**Problem details:**
Your output should be everything below from the line containing "blue semicircle: (55, 123)" down to the line containing "red square: (34, 59) -> (47, 103), turned 30", both ends included, copied exactly, with pictures left out.

**Provided data:**
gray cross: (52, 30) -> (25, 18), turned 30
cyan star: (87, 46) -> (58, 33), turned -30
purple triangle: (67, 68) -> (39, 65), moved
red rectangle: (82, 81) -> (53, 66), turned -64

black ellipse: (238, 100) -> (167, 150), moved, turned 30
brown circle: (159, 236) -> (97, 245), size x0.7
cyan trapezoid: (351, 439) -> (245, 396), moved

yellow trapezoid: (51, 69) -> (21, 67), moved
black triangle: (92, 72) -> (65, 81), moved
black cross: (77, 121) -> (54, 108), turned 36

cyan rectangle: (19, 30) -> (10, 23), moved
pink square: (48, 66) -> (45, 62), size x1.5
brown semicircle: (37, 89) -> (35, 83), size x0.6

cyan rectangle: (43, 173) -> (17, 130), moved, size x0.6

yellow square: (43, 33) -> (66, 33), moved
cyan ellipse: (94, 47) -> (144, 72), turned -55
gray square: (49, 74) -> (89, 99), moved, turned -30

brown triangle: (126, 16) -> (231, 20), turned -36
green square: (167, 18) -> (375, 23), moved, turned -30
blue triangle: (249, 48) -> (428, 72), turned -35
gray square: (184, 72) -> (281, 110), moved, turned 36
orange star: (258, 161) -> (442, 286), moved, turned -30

---

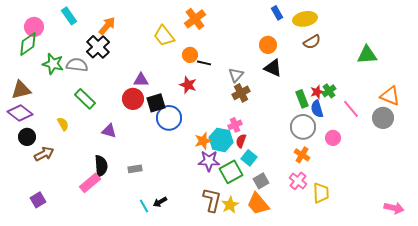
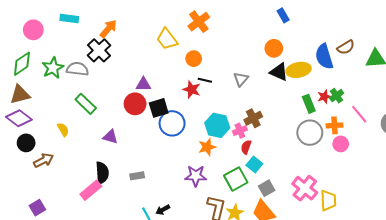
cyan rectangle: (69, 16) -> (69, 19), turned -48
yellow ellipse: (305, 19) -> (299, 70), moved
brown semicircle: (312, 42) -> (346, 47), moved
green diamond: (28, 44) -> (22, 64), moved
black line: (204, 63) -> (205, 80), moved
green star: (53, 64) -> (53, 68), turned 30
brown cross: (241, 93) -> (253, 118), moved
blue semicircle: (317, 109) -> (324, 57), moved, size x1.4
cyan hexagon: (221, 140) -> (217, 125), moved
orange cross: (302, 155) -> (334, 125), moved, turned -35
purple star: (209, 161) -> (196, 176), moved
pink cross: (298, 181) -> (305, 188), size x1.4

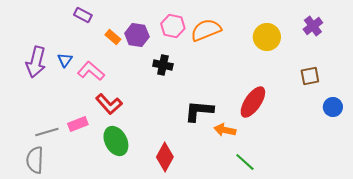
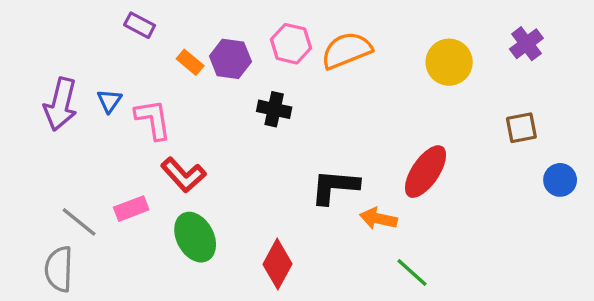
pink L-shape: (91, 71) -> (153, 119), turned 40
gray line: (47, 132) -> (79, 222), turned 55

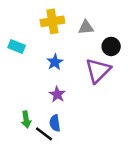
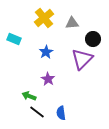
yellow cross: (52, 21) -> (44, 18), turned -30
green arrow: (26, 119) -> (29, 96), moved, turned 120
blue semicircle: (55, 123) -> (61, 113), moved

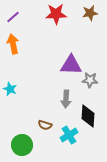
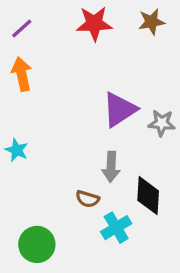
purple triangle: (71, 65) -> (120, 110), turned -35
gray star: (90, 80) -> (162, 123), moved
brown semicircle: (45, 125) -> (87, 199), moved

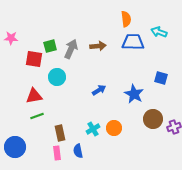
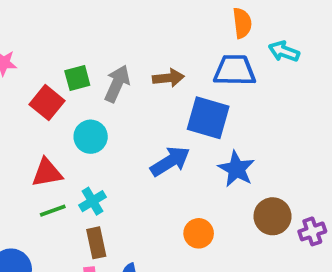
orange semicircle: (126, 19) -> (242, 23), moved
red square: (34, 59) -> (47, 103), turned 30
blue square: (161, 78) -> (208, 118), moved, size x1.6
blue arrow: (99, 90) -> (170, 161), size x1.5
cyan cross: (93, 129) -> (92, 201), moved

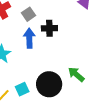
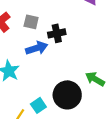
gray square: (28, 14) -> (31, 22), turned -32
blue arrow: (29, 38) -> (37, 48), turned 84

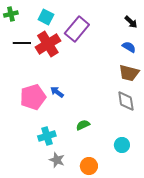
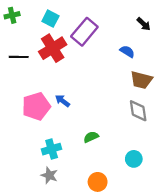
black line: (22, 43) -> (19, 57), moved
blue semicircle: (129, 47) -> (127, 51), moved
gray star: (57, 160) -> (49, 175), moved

**Solution to this problem:**
blue semicircle: (55, 123) -> (61, 113), moved

purple triangle: (71, 65) -> (120, 110), turned -35
gray star: (90, 80) -> (162, 123), moved
brown semicircle: (45, 125) -> (87, 199), moved

orange semicircle: (126, 19) -> (242, 23), moved
red square: (34, 59) -> (47, 103), turned 30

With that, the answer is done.